*** Opening of Data provided ***
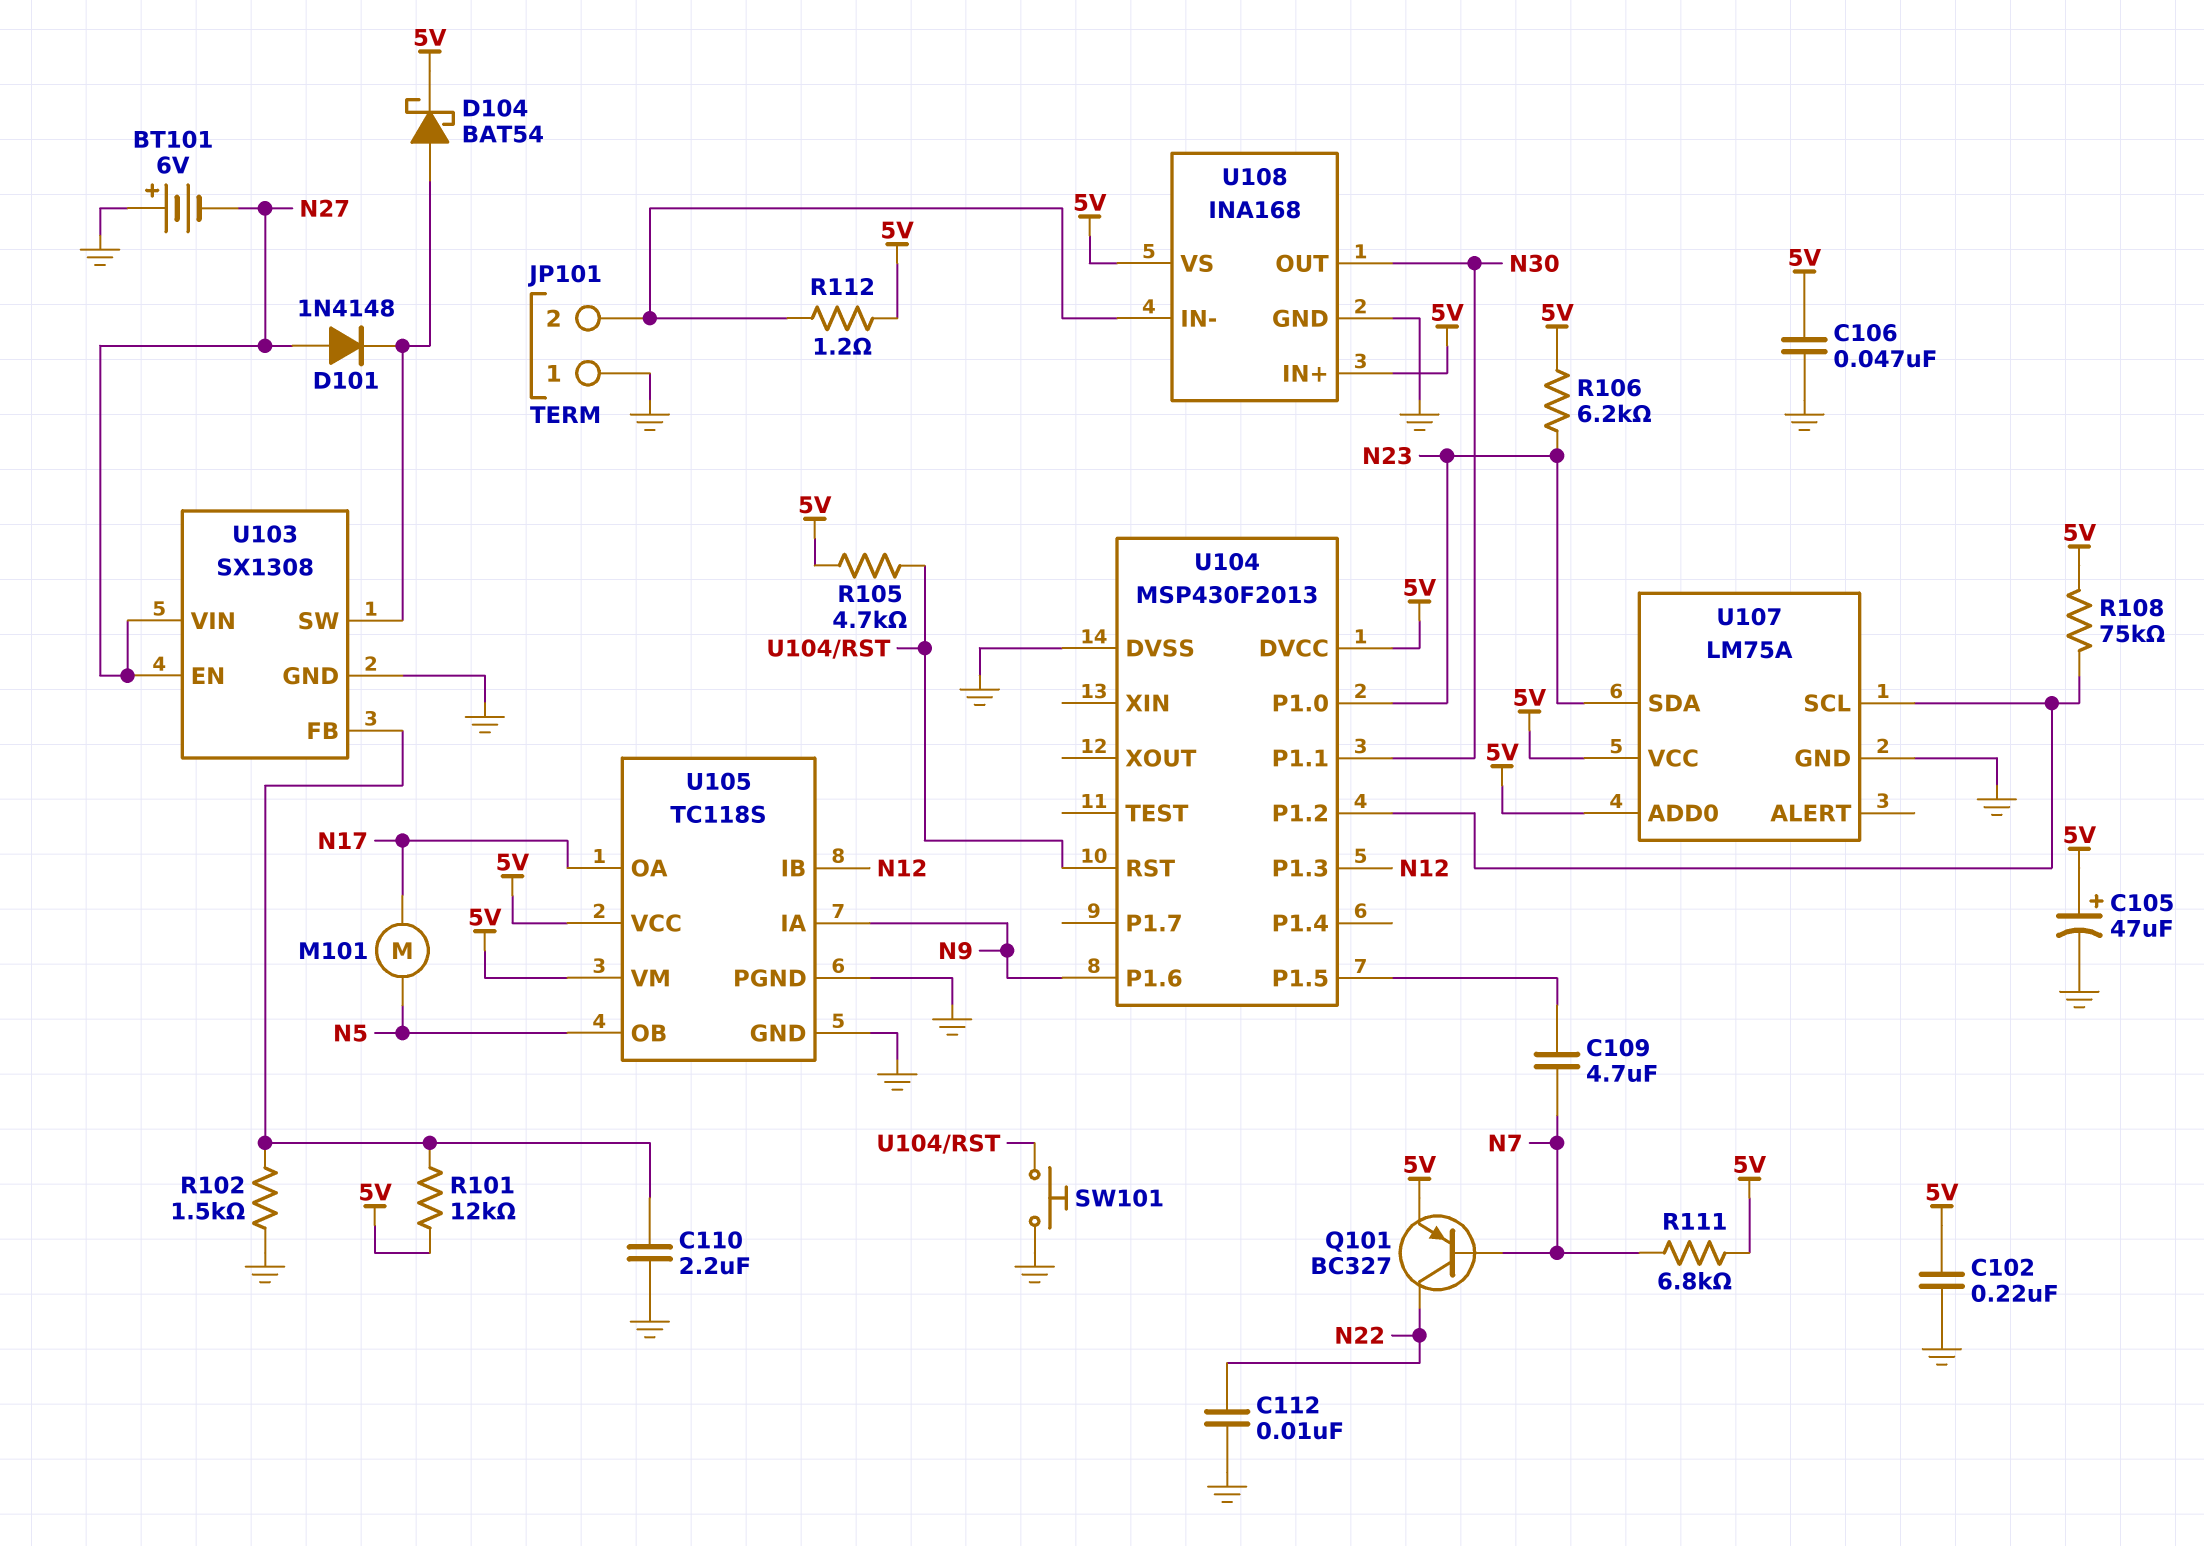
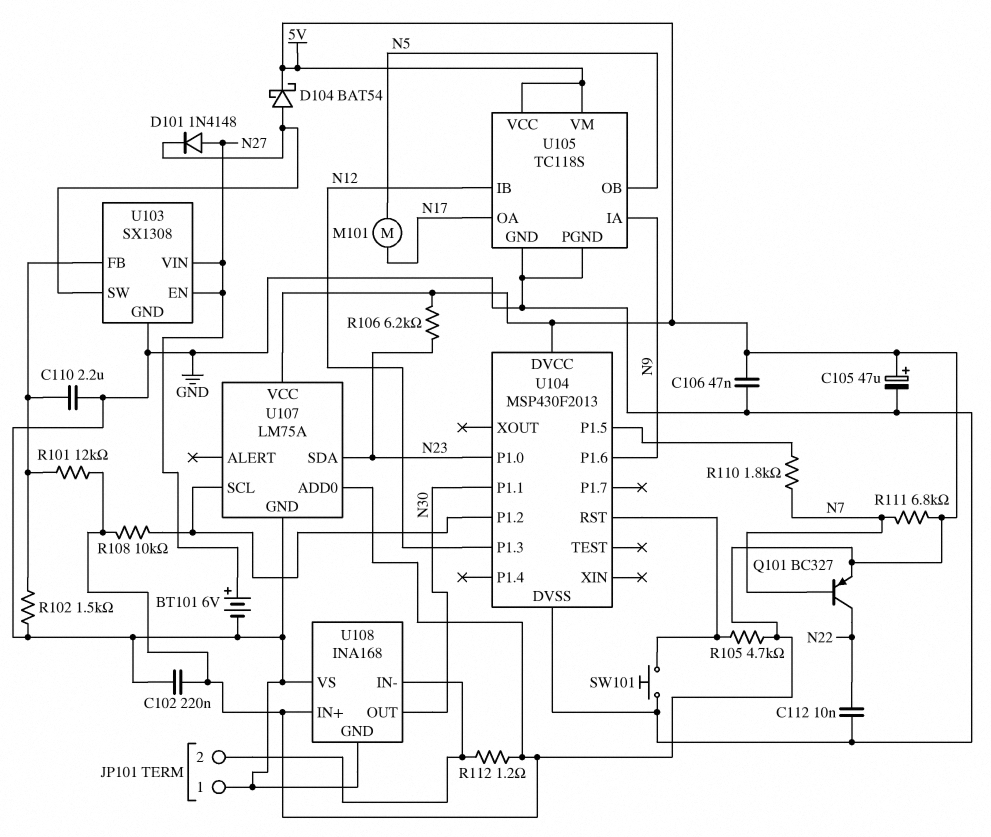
BT101: 6V (plus GND, minus N27) -> 6V (plus N27, minus GND)
C109: 4.7uF (N7, U104/P1.5) -> none
R108: 75k (5V, U104/P1.2) -> 10k (5V, U104/P1.2)
R110: none -> 1.8k (N7, U104/P1.5)
U108 pin VS: 5V -> GND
*** Close of Data provided ***
Exercise directions: Copy out the line holding "C109: 4.7uF (N7, U104/P1.5) -> none". Then copy every later line of the data, unchanged, through the last one.

Output for this task:
C109: 4.7uF (N7, U104/P1.5) -> none
R108: 75k (5V, U104/P1.2) -> 10k (5V, U104/P1.2)
R110: none -> 1.8k (N7, U104/P1.5)
U108 pin VS: 5V -> GND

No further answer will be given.